EXERCISE PROMPT –
Set every entry down again exactly, excluding any pictures.

Segment Open

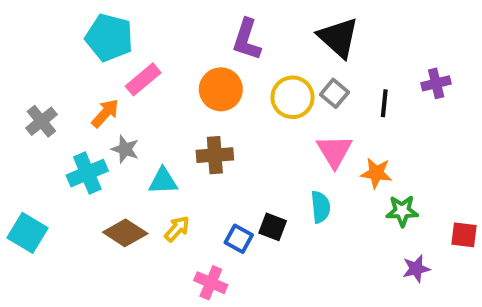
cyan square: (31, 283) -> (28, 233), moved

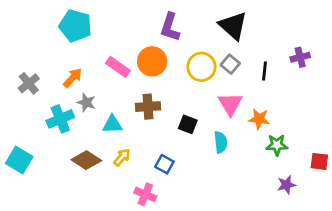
pink rectangle: (143, 79) -> (118, 67), moved, turned 75
black square: (273, 227) -> (188, 124), moved

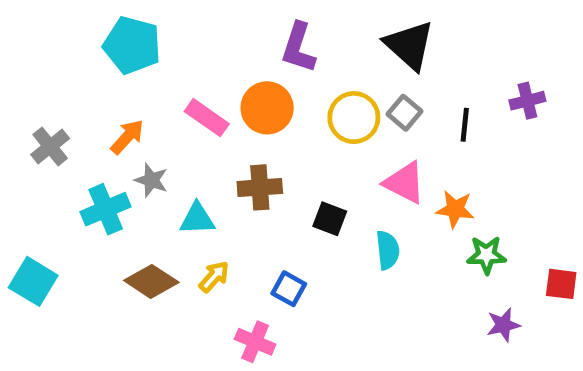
pink triangle: (230, 104) -> (404, 183), turned -32

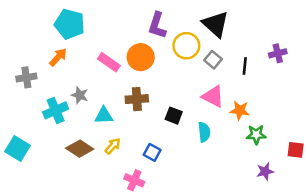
yellow circle: (354, 118) -> (186, 46), moved
orange arrow: (127, 137) -> (58, 57), moved
gray cross: (50, 146) -> (26, 77), turned 30

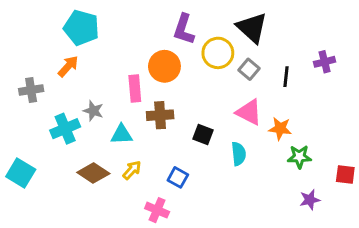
pink rectangle: (109, 62) -> (135, 89), moved, turned 50

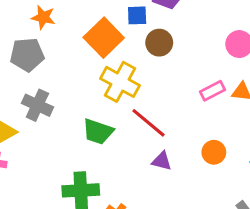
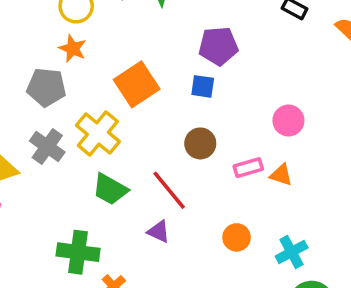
blue square: (137, 15) -> (203, 86), moved
brown circle: (159, 43) -> (200, 143), moved
yellow cross: (120, 82) -> (98, 133), moved
purple triangle: (162, 161) -> (159, 232), moved

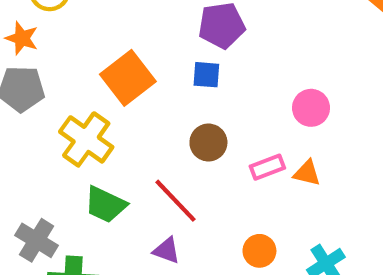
orange star: (73, 49) -> (22, 38), moved
gray cross: (47, 147) -> (37, 240), moved

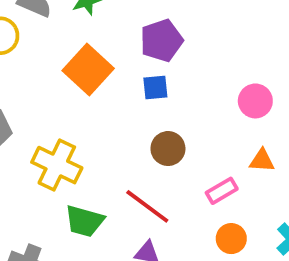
orange square: (128, 78) -> (88, 70), moved
pink rectangle: (267, 167) -> (222, 191), moved

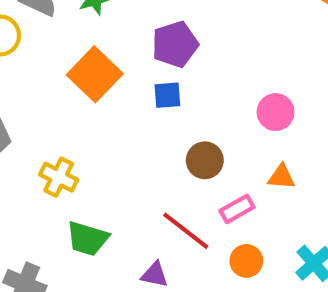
brown circle: (168, 149) -> (205, 160), moved
yellow cross: (57, 165) -> (59, 177), size x0.7
red line: (147, 206) -> (186, 231), moved

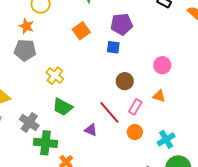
orange square: (95, 74) -> (81, 31), size x0.7
pink rectangle: (237, 209) -> (135, 107), turned -42

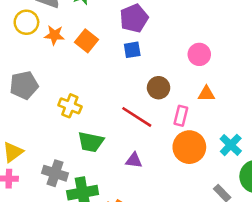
orange star: (26, 26) -> (54, 35), moved
red line: (109, 112) -> (137, 117), moved
orange circle: (135, 132) -> (189, 147), size x1.6

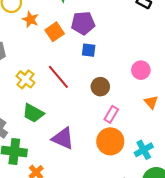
purple pentagon: (134, 18) -> (83, 23), moved
orange triangle: (206, 94) -> (151, 102), moved, turned 32
red line: (137, 117) -> (58, 77), moved
purple triangle: (134, 160) -> (63, 138), size x1.6

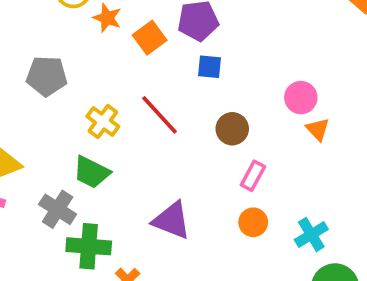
orange triangle: (151, 102) -> (318, 129), moved
green trapezoid: (33, 113) -> (92, 172), moved
orange circle: (110, 141) -> (253, 222), size x0.6

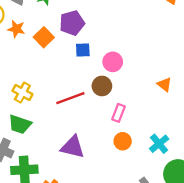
pink circle: (301, 98) -> (113, 62), moved
red line: (159, 115) -> (70, 98), moved, turned -60
orange triangle: (318, 129) -> (164, 84), moved

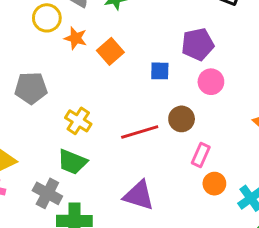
purple pentagon: (72, 23) -> (198, 44), moved
pink circle: (113, 62) -> (211, 82), moved
orange circle: (123, 141) -> (214, 184), moved

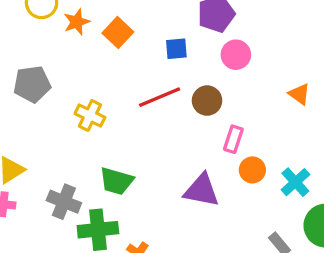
orange star: (76, 38) -> (77, 22), turned -30
red line: (140, 132) -> (160, 97), moved
green trapezoid: (72, 162) -> (116, 181), moved
purple triangle: (139, 195) -> (201, 190), moved

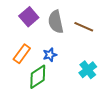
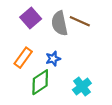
brown line: (84, 27) -> (80, 21), moved
cyan cross: (88, 70) -> (82, 86), moved

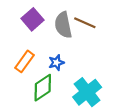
cyan cross: (82, 86) -> (87, 92), size x1.4

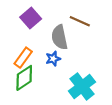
gray semicircle: (63, 25) -> (59, 37), moved
green diamond: (43, 88) -> (24, 78), moved

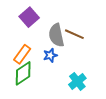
brown line: (80, 21) -> (74, 34), moved
cyan cross: (82, 86) -> (77, 81), size x0.7

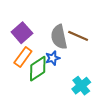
purple square: (29, 17) -> (22, 33), moved
green diamond: (23, 73) -> (38, 69), moved

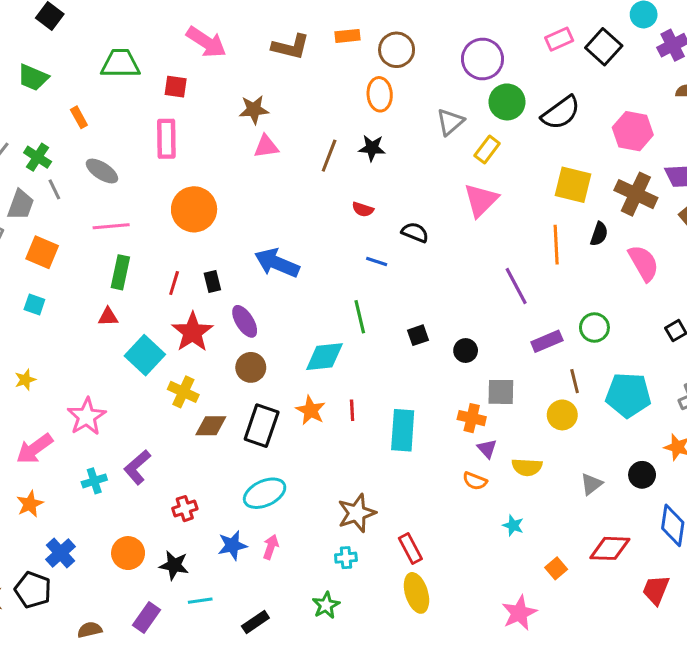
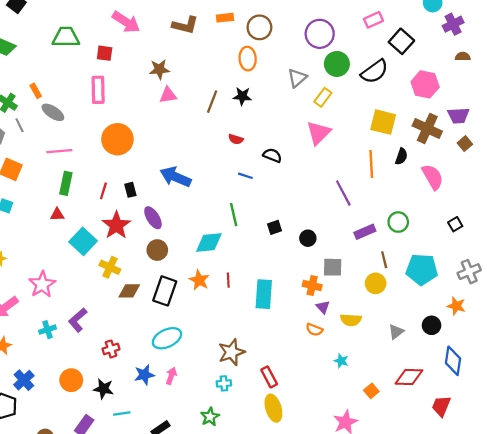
black square: (604, 47) -> (401, 41), moved
orange rectangle: (79, 117) -> (36, 91), moved

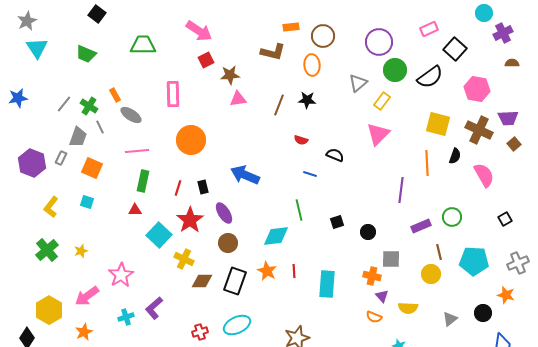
brown L-shape: (185, 25) -> (273, 52), moved
red square: (105, 53) -> (206, 60), moved, turned -35
purple line: (343, 193) -> (401, 190), turned 35
red cross: (111, 349) -> (200, 332), moved

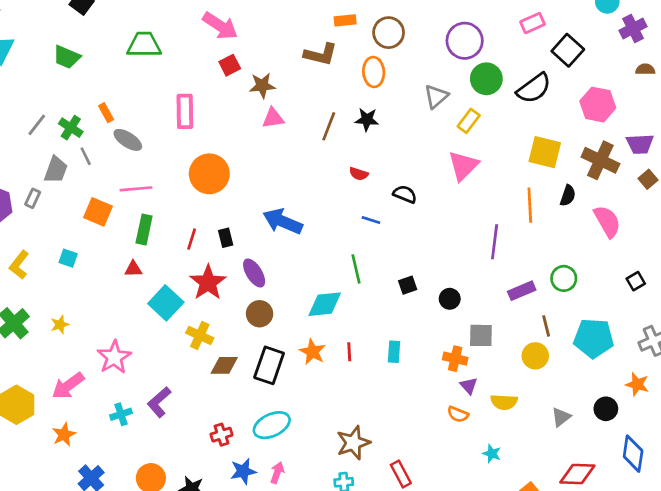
orange square: (92, 168) -> (98, 212), moved
cyan rectangle: (327, 284) -> (394, 352), moved, size x0.6

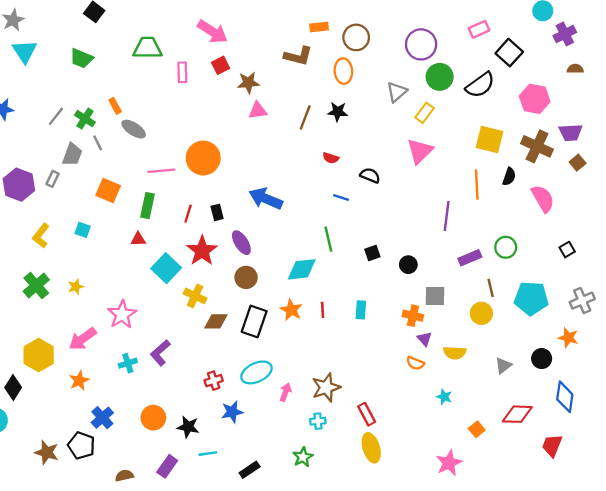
pink rectangle: (185, 111) -> (182, 72), moved, size x0.7
pink line: (136, 189) -> (161, 171), moved
pink arrow: (277, 473) -> (285, 392), moved

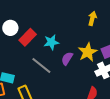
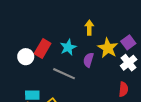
yellow arrow: (92, 18) -> (89, 28), moved
white circle: (10, 28) -> (26, 57), moved

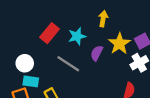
white circle: (26, 57) -> (25, 63), moved

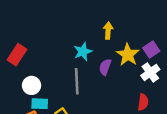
red rectangle: (49, 33) -> (17, 55), moved
gray line: (68, 64) -> (77, 81), turned 60

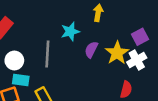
yellow star: (128, 55) -> (117, 53), moved
gray line: (77, 81) -> (47, 54), moved

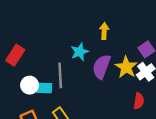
purple semicircle: (91, 50) -> (101, 67), size x1.5
cyan rectangle: (21, 80) -> (44, 88), moved

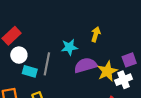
purple semicircle: (101, 67) -> (85, 65), turned 40
white circle: (30, 85) -> (19, 55), moved

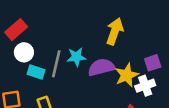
yellow arrow: (96, 34) -> (115, 31), size x1.5
cyan star: (69, 47) -> (76, 57), moved

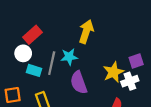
red rectangle: (16, 30) -> (33, 35), moved
yellow arrow: (115, 31) -> (86, 32), moved
purple semicircle: (101, 67) -> (79, 83), moved, turned -95

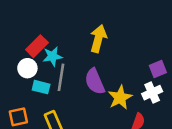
cyan star: (69, 57) -> (53, 56), moved
yellow star: (113, 72) -> (120, 97), moved
purple semicircle: (79, 83) -> (95, 81), moved

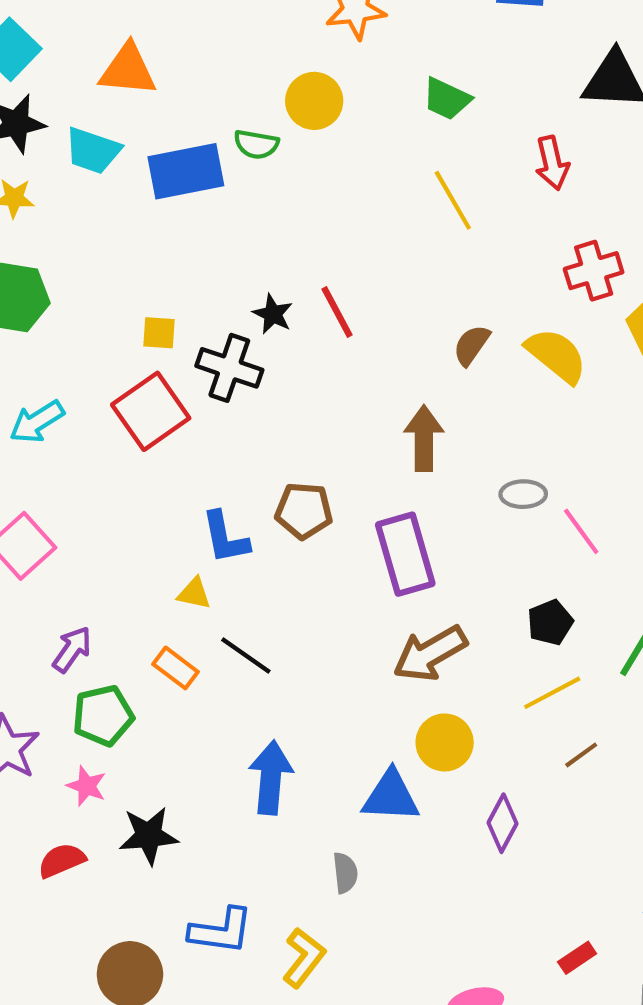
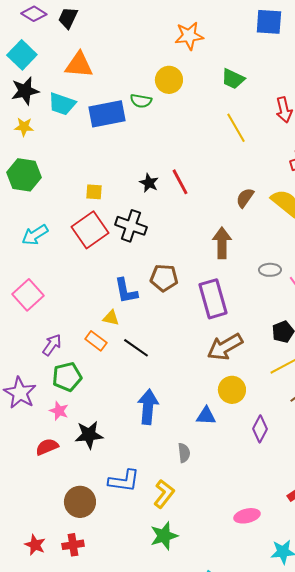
black cross: (229, 368) -> (131, 226), moved
orange rectangle: (176, 668) -> (96, 341), moved
blue triangle: (391, 796) -> (206, 416), size x0.7

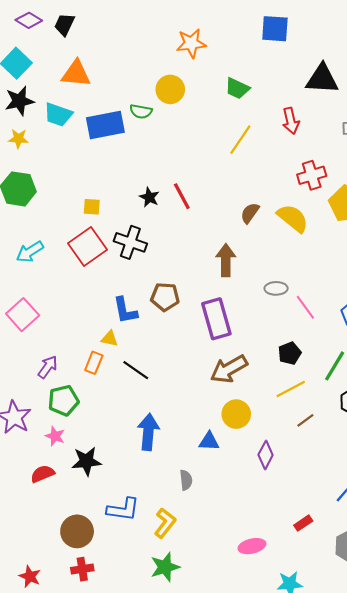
yellow line: (236, 128) -> (240, 140), turned 64
orange rectangle: (96, 341) -> (94, 363), turned 75
red cross: (73, 545) -> (82, 569), moved

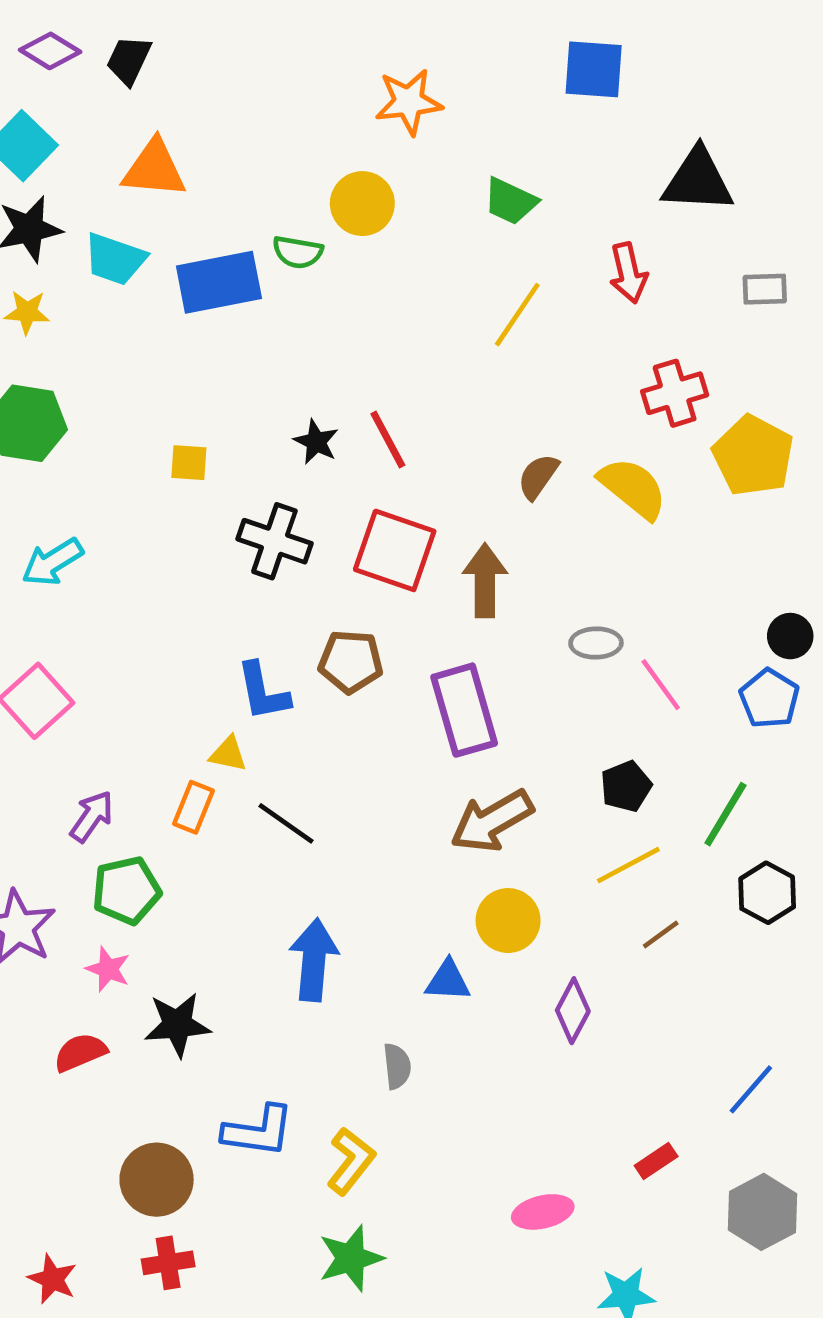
red square: (87, 247) -> (395, 550), moved, turned -36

Segment Closed

SOLUTION TO THE PROBLEM –
cyan square: (31, 283) -> (28, 233), moved

pink rectangle: (143, 79) -> (118, 67), moved, turned 75
black square: (273, 227) -> (188, 124), moved

pink triangle: (230, 104) -> (404, 183), turned -32

yellow circle: (354, 118) -> (186, 46), moved
orange arrow: (127, 137) -> (58, 57), moved
gray cross: (50, 146) -> (26, 77), turned 30

pink rectangle: (109, 62) -> (135, 89), moved, turned 50

blue square: (137, 15) -> (203, 86), moved
brown circle: (159, 43) -> (200, 143), moved
yellow cross: (120, 82) -> (98, 133), moved
purple triangle: (162, 161) -> (159, 232), moved

orange star: (73, 49) -> (22, 38), moved
gray cross: (47, 147) -> (37, 240), moved

orange square: (128, 78) -> (88, 70), moved
pink rectangle: (267, 167) -> (222, 191), moved

brown circle: (168, 149) -> (205, 160), moved
yellow cross: (57, 165) -> (59, 177), size x0.7
red line: (147, 206) -> (186, 231), moved

orange square: (95, 74) -> (81, 31), size x0.7
pink rectangle: (237, 209) -> (135, 107), turned -42

orange star: (26, 26) -> (54, 35), moved
red line: (109, 112) -> (137, 117), moved
orange circle: (135, 132) -> (189, 147), size x1.6

purple pentagon: (134, 18) -> (83, 23), moved
orange triangle: (206, 94) -> (151, 102), moved, turned 32
red line: (137, 117) -> (58, 77), moved
purple triangle: (134, 160) -> (63, 138), size x1.6

orange triangle: (151, 102) -> (318, 129), moved
green trapezoid: (33, 113) -> (92, 172), moved
orange circle: (110, 141) -> (253, 222), size x0.6

pink circle: (301, 98) -> (113, 62), moved
red line: (159, 115) -> (70, 98), moved, turned -60
orange triangle: (318, 129) -> (164, 84), moved

purple pentagon: (72, 23) -> (198, 44), moved
pink circle: (113, 62) -> (211, 82), moved
orange circle: (123, 141) -> (214, 184), moved

orange star: (76, 38) -> (77, 22), turned -30
red line: (140, 132) -> (160, 97), moved
green trapezoid: (72, 162) -> (116, 181), moved
purple triangle: (139, 195) -> (201, 190), moved

brown line: (84, 27) -> (80, 21), moved
cyan cross: (88, 70) -> (82, 86), moved

cyan cross: (82, 86) -> (87, 92), size x1.4

gray semicircle: (63, 25) -> (59, 37), moved
green diamond: (43, 88) -> (24, 78), moved

brown line: (80, 21) -> (74, 34), moved
cyan cross: (82, 86) -> (77, 81), size x0.7

purple square: (29, 17) -> (22, 33), moved
green diamond: (23, 73) -> (38, 69), moved

black square: (604, 47) -> (401, 41), moved
orange rectangle: (79, 117) -> (36, 91), moved

brown L-shape: (185, 25) -> (273, 52), moved
red square: (105, 53) -> (206, 60), moved, turned -35
purple line: (343, 193) -> (401, 190), turned 35
red cross: (111, 349) -> (200, 332), moved

orange square: (92, 168) -> (98, 212), moved
cyan rectangle: (327, 284) -> (394, 352), moved, size x0.6

pink rectangle: (185, 111) -> (182, 72), moved, size x0.7
pink line: (136, 189) -> (161, 171), moved
pink arrow: (277, 473) -> (285, 392), moved

yellow arrow: (92, 18) -> (89, 28), moved
white circle: (10, 28) -> (26, 57), moved

white circle: (26, 57) -> (25, 63), moved

red rectangle: (49, 33) -> (17, 55), moved
gray line: (68, 64) -> (77, 81), turned 60

yellow star: (128, 55) -> (117, 53), moved
gray line: (77, 81) -> (47, 54), moved

purple semicircle: (91, 50) -> (101, 67), size x1.5
cyan rectangle: (21, 80) -> (44, 88), moved

purple semicircle: (101, 67) -> (85, 65), turned 40
white circle: (30, 85) -> (19, 55), moved

yellow arrow: (96, 34) -> (115, 31), size x1.5
cyan star: (69, 47) -> (76, 57), moved

red rectangle: (16, 30) -> (33, 35), moved
yellow arrow: (115, 31) -> (86, 32), moved
purple semicircle: (101, 67) -> (79, 83), moved, turned -95

cyan star: (69, 57) -> (53, 56), moved
yellow star: (113, 72) -> (120, 97), moved
purple semicircle: (79, 83) -> (95, 81), moved

black cross: (229, 368) -> (131, 226), moved
orange rectangle: (176, 668) -> (96, 341), moved
blue triangle: (391, 796) -> (206, 416), size x0.7

yellow line: (236, 128) -> (240, 140), turned 64
orange rectangle: (96, 341) -> (94, 363), turned 75
red cross: (73, 545) -> (82, 569), moved

red square: (87, 247) -> (395, 550), moved, turned -36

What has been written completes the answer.